Extracted records
┄┄┄┄┄┄┄┄┄┄┄┄┄┄┄┄┄┄┄┄
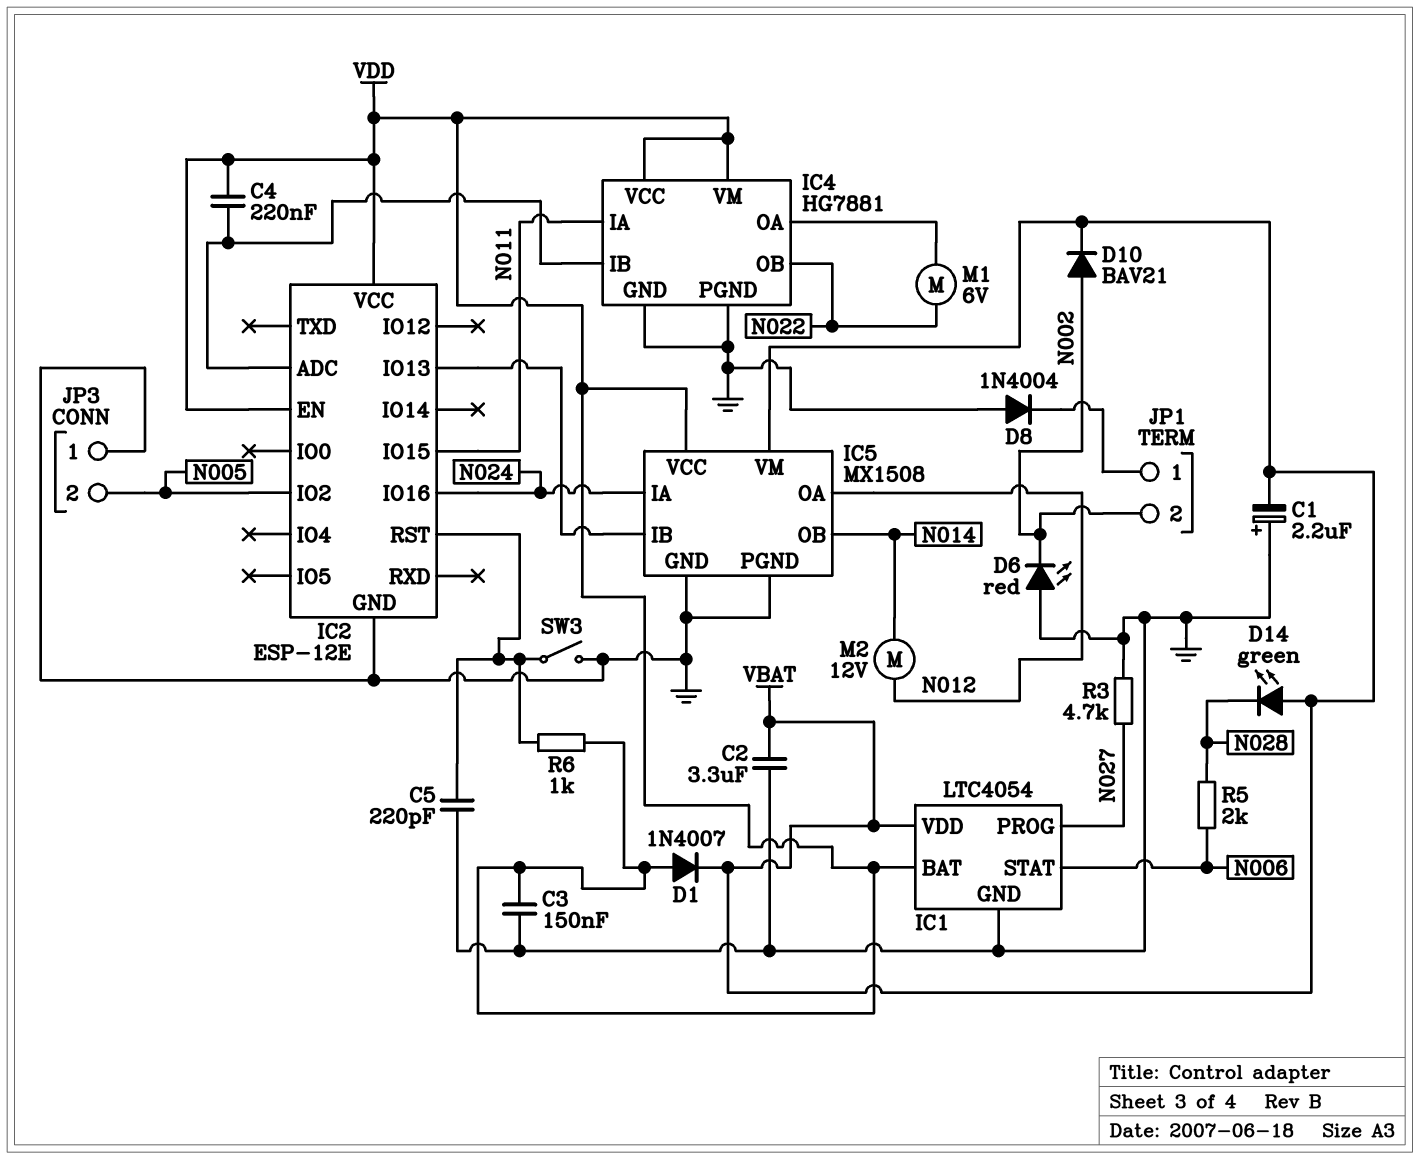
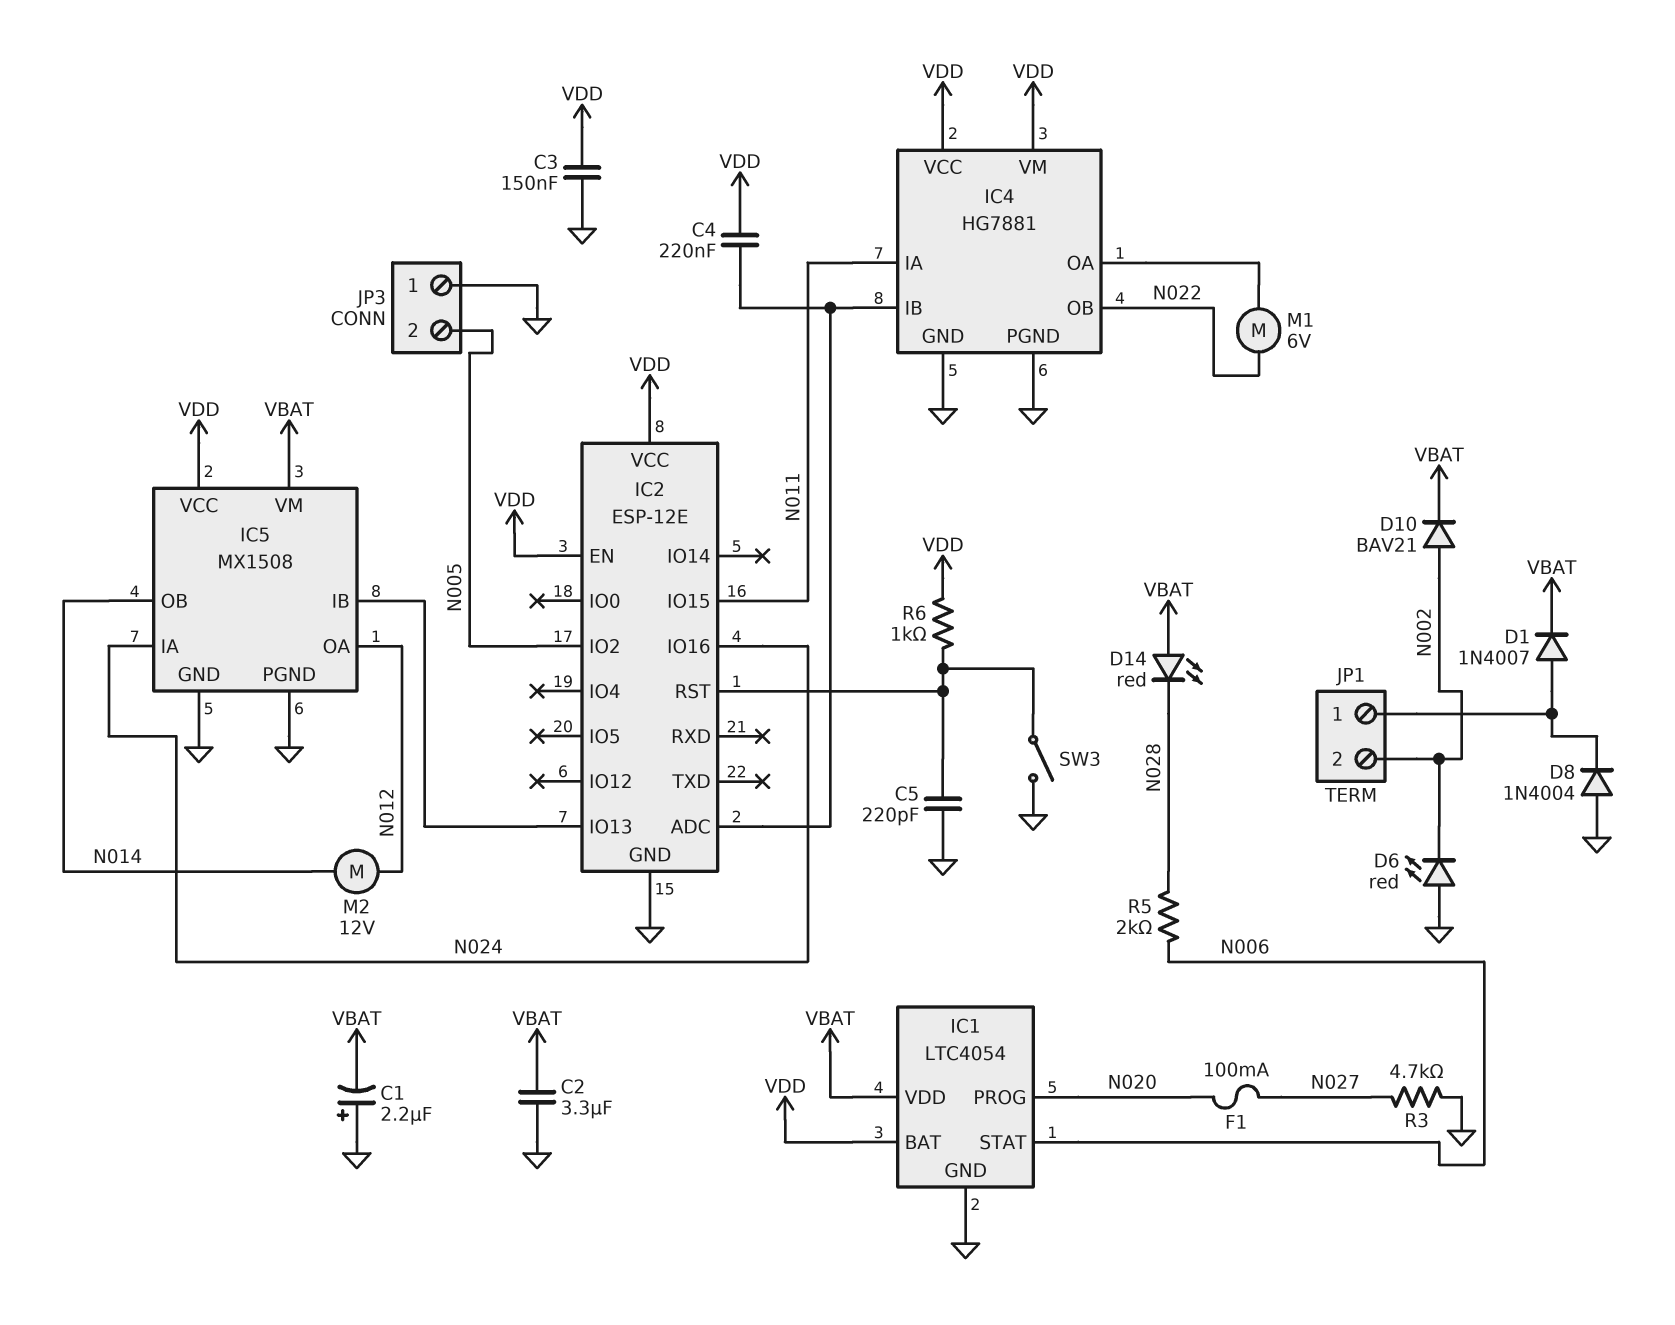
D1: diode 1N4007 (A VDD, K VBAT) -> diode 1N4007 (A JP1/1, K VBAT)
D14: LED green (A VBAT, K N028) -> LED red (A VBAT, K N028)
F1: none -> 100mA (N020, N027)
IC1 pin PROG: N027 -> N020

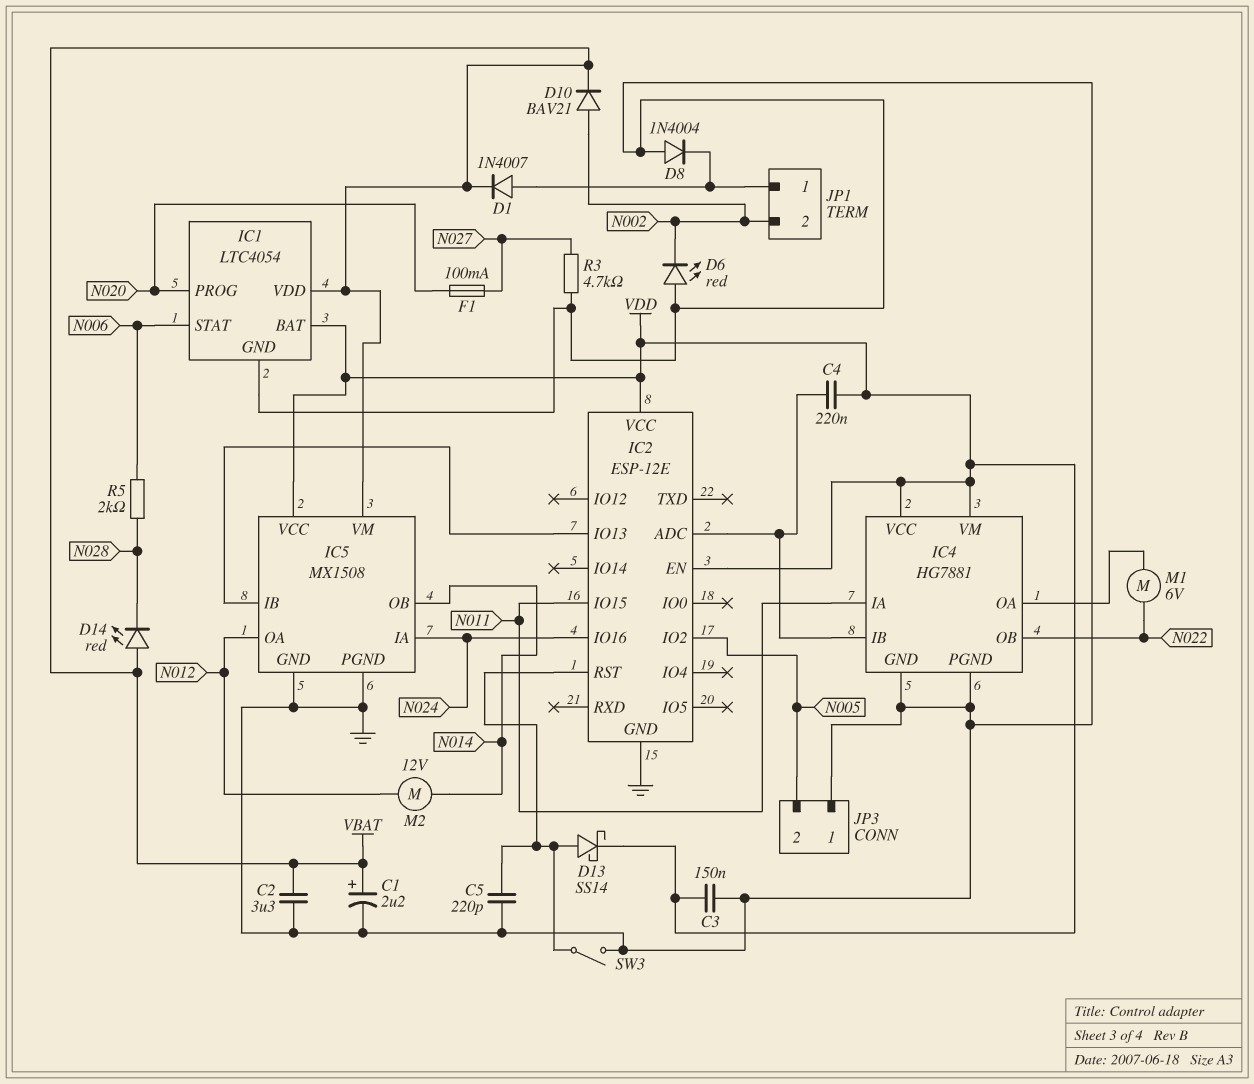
C1: 2.2uF (plus GND, minus VBAT) -> 2.2uF (plus VBAT, minus GND)
D13: none -> schottky SS14 (A IC2/RST, K VDD)
R6: 1k (IC2/RST, VDD) -> none

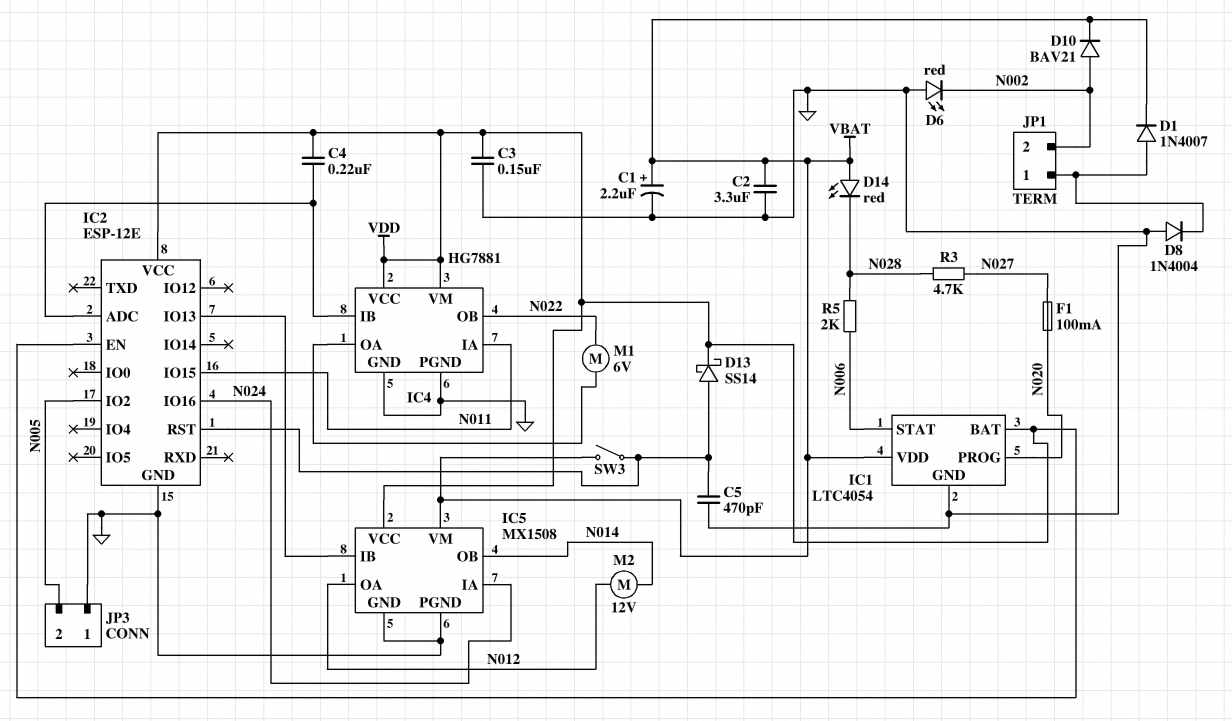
C5: 220pF (GND, IC2/RST) -> 470pF (GND, IC2/RST)
R3: 4.7k (GND, N027) -> 4.7k (N027, N028)
SW3: switch (GND, IC2/RST) -> switch (IC2/RST, VBAT)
┄┄┄┄┄┄┄┄┄┄┄┄┄┄┄┄┄┄┄┄
Please go over the data above and copy each line with "VBAT" in it.

TASK OUTPUT ->
D1: diode 1N4007 (A VDD, K VBAT) -> diode 1N4007 (A JP1/1, K VBAT)
D14: LED green (A VBAT, K N028) -> LED red (A VBAT, K N028)
C1: 2.2uF (plus GND, minus VBAT) -> 2.2uF (plus VBAT, minus GND)
SW3: switch (GND, IC2/RST) -> switch (IC2/RST, VBAT)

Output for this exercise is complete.